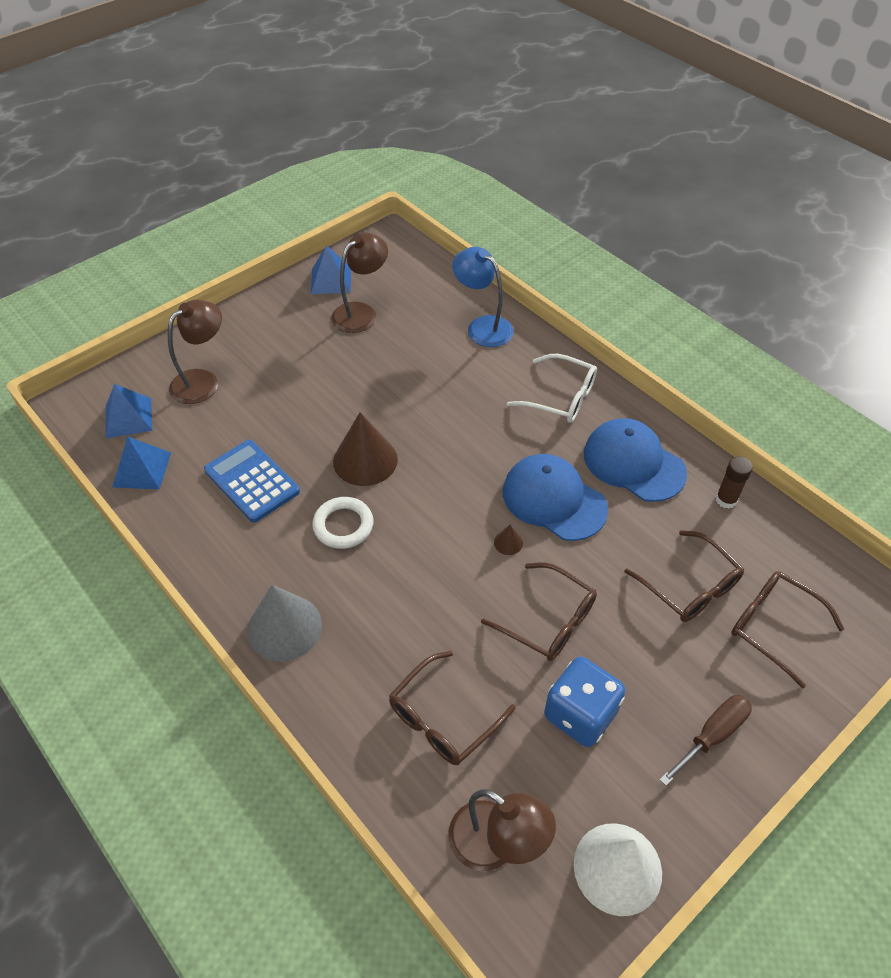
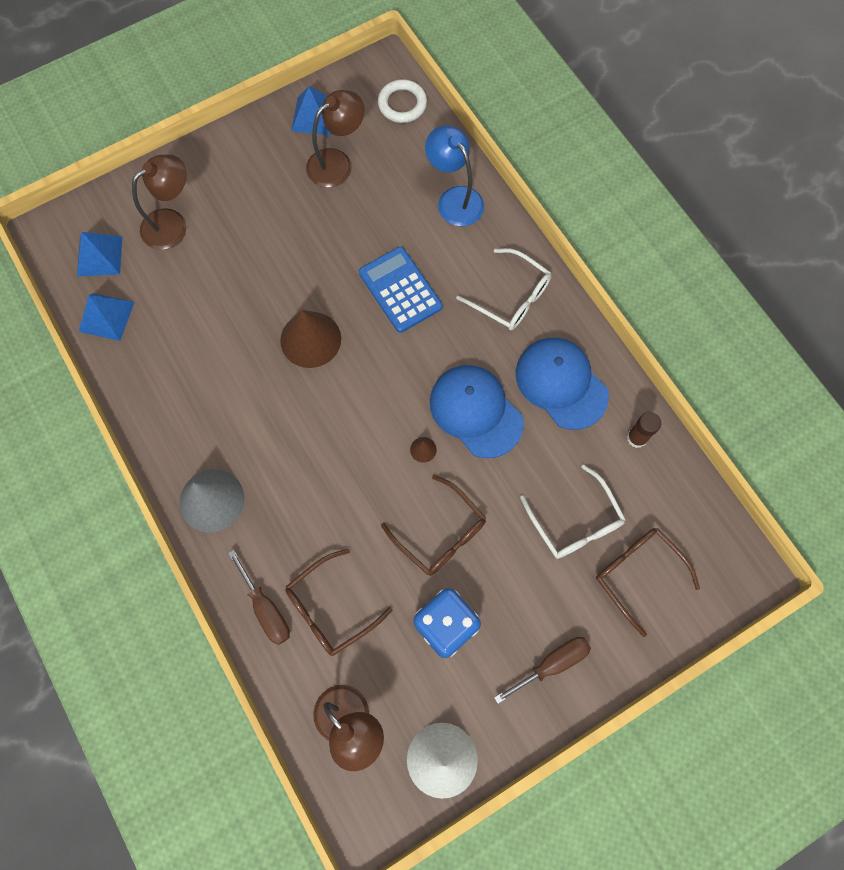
camera: 10 degrees right, 20 degrees up
(252, 481) = (203, 345): blue calculator -> blue calculator (400, 290)
(343, 525) = (279, 407): white ring -> white ring (402, 104)
(367, 732) = (266, 609): none -> brown screwdriver
(689, 586) = (575, 522): brown glasses -> white glasses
┄┄┄┄┄┄┄┄┄┄┄┄┄┄┄┄┄┄┄┄
→ Exercise brief
The material above should be returned exactly, without pictures.

→ Exercise output
camera: 10 degrees right, 20 degrees up
(252, 481) = (203, 345): blue calculator -> blue calculator (400, 290)
(343, 525) = (279, 407): white ring -> white ring (402, 104)
(367, 732) = (266, 609): none -> brown screwdriver
(689, 586) = (575, 522): brown glasses -> white glasses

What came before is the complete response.